(PROBLEM TO SOLVE)
Counting only lines that contain "white", how many are there in the records below? Give the figure alone.

(DATASET RECORDS)
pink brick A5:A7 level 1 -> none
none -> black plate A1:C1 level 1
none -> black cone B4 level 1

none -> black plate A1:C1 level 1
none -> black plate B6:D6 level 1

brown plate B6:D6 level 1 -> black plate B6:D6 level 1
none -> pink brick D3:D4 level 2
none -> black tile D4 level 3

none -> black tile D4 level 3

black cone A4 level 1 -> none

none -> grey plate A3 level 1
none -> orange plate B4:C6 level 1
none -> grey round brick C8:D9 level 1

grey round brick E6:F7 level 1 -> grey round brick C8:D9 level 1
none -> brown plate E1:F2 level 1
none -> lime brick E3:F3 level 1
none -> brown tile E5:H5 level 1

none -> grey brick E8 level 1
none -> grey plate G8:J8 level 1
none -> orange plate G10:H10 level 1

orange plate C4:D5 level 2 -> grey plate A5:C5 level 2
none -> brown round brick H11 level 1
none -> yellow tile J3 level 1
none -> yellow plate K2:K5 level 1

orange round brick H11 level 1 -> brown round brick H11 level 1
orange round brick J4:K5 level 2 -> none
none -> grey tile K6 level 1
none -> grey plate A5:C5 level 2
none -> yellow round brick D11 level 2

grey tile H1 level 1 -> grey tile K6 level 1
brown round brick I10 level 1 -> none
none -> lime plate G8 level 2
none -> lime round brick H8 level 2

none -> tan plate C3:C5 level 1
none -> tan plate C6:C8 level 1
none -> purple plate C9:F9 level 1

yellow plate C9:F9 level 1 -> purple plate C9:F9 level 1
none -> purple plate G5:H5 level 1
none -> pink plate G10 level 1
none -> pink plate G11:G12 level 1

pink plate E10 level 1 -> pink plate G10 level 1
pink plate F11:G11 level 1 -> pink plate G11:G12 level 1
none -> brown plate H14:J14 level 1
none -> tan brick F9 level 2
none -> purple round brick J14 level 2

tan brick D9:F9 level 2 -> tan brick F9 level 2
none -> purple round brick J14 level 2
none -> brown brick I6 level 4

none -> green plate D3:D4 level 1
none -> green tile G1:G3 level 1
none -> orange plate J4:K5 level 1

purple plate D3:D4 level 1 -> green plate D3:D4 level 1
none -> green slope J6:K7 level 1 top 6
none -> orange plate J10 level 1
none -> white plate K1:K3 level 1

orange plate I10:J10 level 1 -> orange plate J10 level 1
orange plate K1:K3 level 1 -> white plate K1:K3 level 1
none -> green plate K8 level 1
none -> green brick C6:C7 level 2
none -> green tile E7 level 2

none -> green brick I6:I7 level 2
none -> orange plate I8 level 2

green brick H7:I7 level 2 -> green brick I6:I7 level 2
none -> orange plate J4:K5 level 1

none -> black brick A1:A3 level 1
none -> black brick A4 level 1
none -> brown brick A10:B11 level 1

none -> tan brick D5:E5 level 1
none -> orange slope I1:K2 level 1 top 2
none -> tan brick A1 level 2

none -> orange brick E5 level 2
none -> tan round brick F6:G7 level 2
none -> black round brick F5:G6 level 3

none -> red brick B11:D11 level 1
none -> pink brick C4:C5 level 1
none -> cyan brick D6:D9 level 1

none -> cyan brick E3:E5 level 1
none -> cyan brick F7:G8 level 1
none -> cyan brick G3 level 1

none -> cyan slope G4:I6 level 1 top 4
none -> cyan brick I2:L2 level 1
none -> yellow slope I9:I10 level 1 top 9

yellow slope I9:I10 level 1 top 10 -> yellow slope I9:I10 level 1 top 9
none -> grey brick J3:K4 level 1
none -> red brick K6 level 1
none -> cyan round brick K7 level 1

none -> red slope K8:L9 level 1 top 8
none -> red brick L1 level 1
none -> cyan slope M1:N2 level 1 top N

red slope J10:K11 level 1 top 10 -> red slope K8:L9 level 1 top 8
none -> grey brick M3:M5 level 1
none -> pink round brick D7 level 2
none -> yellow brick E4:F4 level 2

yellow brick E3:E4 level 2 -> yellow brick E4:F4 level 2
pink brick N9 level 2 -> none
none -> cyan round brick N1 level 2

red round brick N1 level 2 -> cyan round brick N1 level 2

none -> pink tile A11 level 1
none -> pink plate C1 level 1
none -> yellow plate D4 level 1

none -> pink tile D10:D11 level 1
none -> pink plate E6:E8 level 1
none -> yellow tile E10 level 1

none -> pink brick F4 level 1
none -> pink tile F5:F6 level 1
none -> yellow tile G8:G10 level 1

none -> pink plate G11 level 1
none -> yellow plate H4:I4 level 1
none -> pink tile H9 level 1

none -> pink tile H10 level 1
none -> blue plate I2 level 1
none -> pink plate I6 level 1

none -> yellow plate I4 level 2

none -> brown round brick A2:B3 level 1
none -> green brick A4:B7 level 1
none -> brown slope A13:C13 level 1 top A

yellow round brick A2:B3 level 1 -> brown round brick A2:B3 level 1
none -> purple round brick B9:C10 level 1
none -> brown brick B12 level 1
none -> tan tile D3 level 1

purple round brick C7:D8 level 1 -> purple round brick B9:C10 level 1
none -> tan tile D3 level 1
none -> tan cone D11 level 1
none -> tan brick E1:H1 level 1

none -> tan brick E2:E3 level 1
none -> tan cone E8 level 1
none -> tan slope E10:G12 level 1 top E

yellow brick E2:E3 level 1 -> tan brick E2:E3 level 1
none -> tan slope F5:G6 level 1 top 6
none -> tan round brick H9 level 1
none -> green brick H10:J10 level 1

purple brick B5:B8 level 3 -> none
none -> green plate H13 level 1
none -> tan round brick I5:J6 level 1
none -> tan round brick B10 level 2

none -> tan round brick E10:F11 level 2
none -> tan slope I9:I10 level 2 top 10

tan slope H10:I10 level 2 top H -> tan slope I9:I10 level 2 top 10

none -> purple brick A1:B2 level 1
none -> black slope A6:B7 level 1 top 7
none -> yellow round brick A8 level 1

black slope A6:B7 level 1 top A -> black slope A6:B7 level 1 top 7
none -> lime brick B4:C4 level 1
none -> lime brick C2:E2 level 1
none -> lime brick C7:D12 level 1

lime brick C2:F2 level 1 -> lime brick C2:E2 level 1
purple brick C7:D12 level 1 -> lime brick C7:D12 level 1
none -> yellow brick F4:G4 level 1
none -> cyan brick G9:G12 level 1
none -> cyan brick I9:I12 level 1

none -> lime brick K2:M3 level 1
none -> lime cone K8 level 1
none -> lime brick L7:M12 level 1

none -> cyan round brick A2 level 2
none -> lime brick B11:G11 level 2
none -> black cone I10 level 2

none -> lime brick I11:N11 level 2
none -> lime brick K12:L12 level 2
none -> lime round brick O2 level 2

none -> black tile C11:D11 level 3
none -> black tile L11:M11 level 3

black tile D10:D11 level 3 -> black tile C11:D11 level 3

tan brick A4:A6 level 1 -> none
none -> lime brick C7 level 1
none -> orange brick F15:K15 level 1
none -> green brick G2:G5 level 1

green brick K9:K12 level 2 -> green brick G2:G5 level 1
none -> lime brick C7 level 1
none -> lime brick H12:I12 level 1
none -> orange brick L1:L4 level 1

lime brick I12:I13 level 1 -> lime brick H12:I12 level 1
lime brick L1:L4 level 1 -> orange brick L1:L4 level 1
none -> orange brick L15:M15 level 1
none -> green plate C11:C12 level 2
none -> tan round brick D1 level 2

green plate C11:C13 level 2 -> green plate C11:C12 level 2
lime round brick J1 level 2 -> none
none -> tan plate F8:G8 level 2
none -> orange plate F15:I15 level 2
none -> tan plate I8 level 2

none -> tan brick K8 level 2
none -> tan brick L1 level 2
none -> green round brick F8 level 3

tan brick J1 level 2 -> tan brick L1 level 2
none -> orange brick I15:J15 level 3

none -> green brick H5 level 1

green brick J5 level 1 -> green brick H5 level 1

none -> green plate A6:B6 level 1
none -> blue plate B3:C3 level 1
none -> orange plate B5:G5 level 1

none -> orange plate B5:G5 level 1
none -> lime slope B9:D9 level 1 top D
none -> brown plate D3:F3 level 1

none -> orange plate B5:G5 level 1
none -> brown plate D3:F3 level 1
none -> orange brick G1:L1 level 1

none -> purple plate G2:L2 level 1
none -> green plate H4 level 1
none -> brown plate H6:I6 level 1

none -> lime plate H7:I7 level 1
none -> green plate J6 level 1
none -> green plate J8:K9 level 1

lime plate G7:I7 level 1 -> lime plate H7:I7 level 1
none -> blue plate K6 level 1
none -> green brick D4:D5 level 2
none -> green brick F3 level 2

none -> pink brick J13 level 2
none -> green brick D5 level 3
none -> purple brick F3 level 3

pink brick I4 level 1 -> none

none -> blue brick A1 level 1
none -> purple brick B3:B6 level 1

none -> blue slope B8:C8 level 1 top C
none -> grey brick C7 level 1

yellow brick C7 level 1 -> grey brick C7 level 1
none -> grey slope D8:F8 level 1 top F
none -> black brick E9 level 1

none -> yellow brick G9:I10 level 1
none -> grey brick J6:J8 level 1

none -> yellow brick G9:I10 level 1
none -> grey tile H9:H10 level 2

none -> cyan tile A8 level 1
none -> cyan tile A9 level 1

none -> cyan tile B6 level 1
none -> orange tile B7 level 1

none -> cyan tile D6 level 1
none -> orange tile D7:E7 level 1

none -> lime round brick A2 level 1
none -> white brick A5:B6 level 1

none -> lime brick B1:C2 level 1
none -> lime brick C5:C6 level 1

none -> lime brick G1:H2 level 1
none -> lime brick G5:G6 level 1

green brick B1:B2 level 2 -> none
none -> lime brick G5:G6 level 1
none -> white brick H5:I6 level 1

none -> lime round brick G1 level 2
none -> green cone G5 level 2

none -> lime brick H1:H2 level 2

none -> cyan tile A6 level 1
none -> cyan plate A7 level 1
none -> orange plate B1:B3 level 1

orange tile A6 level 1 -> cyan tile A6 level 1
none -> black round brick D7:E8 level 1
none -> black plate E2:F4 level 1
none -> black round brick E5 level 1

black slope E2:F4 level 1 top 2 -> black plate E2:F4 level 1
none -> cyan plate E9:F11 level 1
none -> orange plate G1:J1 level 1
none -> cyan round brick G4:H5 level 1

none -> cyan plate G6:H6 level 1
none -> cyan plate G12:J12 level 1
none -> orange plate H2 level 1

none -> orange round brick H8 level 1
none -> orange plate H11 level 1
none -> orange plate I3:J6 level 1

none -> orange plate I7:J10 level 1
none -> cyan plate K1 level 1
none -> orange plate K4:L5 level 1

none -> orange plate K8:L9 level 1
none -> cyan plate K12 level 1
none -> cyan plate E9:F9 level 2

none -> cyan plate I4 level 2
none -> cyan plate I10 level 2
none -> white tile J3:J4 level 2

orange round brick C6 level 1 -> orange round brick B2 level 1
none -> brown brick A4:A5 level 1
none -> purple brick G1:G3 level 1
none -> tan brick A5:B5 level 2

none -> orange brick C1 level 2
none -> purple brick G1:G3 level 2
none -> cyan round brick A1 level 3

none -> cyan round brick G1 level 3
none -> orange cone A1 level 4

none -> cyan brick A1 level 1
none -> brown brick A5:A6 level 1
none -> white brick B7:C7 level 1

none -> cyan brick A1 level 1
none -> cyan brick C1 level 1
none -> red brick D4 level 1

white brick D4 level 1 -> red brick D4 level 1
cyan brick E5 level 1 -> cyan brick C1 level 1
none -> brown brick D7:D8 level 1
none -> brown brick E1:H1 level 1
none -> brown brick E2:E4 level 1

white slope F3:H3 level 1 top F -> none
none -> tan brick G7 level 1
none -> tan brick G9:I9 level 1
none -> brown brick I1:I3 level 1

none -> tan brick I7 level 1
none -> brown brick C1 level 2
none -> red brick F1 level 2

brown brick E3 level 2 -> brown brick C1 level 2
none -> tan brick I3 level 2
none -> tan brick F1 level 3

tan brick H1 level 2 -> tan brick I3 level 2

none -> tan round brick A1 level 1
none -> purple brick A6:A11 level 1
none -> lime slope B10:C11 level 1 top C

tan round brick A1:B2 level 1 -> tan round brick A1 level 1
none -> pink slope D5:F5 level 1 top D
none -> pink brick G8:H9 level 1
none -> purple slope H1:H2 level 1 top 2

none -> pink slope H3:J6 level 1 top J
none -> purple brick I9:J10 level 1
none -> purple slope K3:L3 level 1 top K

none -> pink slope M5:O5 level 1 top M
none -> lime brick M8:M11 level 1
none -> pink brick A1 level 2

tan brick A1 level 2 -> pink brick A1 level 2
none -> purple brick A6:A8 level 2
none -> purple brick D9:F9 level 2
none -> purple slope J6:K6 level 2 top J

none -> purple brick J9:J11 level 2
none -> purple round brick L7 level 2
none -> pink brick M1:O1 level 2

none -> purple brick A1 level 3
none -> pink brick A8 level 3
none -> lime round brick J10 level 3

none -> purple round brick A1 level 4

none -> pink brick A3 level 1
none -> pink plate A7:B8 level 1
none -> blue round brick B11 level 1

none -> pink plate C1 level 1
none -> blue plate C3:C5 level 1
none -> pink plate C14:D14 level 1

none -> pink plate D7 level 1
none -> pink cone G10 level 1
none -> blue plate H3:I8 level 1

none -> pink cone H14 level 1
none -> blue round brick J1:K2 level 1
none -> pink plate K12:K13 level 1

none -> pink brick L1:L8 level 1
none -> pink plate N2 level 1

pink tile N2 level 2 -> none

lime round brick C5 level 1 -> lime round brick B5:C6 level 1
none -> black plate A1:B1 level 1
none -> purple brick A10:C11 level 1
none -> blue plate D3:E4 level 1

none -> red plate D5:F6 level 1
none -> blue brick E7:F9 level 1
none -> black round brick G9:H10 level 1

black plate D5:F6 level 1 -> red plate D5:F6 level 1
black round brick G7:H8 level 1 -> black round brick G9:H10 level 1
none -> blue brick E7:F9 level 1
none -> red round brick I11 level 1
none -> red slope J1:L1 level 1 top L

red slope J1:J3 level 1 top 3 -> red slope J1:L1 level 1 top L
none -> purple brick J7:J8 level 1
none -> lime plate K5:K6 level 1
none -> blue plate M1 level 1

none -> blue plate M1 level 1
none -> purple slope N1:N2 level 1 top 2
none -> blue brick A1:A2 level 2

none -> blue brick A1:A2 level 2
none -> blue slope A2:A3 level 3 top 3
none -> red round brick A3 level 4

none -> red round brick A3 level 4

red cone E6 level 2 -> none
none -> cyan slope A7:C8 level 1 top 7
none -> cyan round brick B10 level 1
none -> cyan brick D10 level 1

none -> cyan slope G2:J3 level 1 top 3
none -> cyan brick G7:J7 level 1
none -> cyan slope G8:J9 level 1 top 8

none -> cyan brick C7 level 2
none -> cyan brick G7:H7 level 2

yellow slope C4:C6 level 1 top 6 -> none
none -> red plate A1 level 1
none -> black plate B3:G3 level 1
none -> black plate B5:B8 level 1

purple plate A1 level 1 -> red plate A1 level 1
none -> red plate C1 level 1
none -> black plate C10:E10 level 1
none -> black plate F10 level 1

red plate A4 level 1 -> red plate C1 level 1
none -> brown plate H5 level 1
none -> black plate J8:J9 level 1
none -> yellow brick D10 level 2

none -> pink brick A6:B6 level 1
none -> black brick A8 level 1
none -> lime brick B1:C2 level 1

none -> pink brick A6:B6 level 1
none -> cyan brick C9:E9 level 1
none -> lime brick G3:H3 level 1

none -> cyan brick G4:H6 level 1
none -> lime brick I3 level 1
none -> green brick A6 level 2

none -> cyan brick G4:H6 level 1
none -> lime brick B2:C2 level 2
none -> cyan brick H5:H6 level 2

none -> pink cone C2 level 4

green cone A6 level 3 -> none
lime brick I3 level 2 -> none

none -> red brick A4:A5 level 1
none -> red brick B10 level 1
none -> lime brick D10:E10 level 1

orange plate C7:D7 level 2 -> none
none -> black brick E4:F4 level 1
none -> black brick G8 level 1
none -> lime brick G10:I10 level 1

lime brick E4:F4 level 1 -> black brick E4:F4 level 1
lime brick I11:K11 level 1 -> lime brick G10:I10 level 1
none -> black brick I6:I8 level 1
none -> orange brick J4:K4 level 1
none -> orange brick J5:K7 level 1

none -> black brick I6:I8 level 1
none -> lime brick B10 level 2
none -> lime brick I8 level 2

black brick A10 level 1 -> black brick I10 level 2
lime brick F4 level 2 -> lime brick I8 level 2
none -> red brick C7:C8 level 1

(TASK SOLUTION)
8